Entries provided
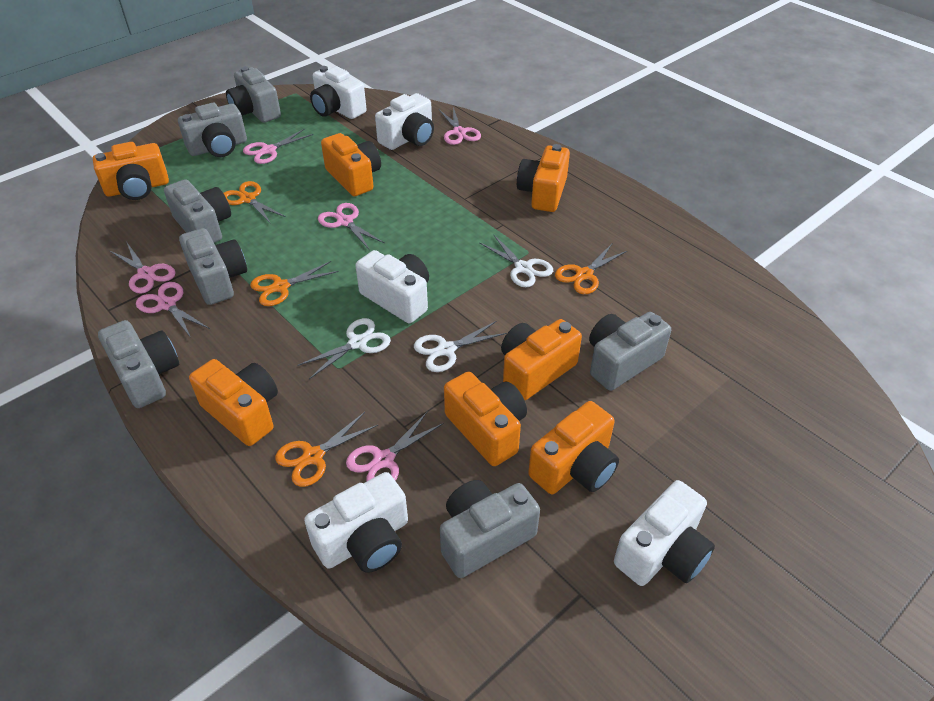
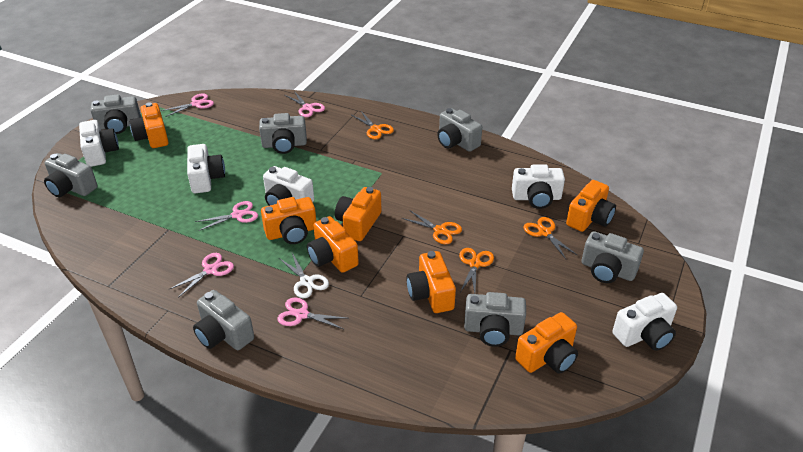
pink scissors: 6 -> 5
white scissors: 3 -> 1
...
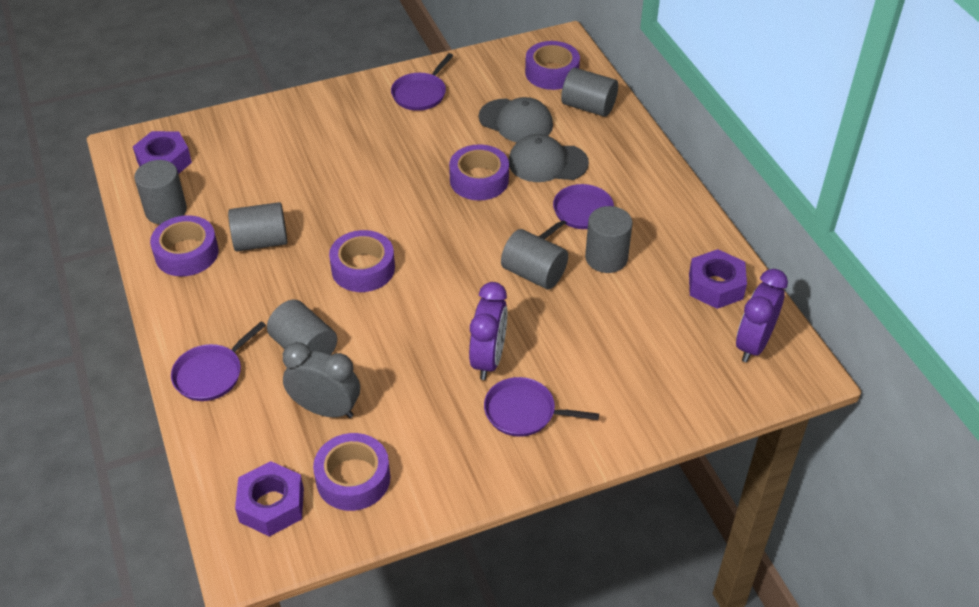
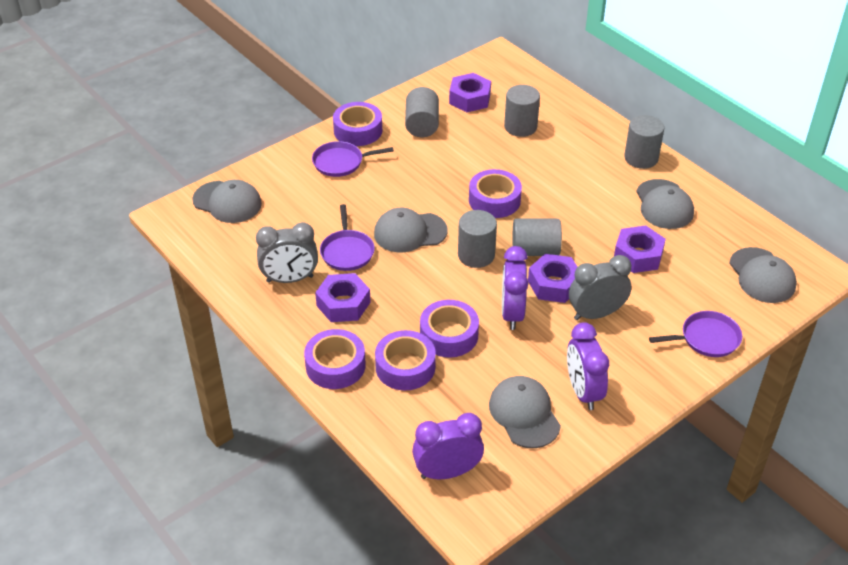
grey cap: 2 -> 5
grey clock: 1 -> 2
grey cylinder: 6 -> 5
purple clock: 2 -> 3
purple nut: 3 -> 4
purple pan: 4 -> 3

Work to complete
Copy the lines of the data above exactly as written, beginning with the line containing "grey cap: 2 -> 5" and ending with the line containing "purple pan: 4 -> 3", and leave out all other lines.

Response to the task
grey cap: 2 -> 5
grey clock: 1 -> 2
grey cylinder: 6 -> 5
purple clock: 2 -> 3
purple nut: 3 -> 4
purple pan: 4 -> 3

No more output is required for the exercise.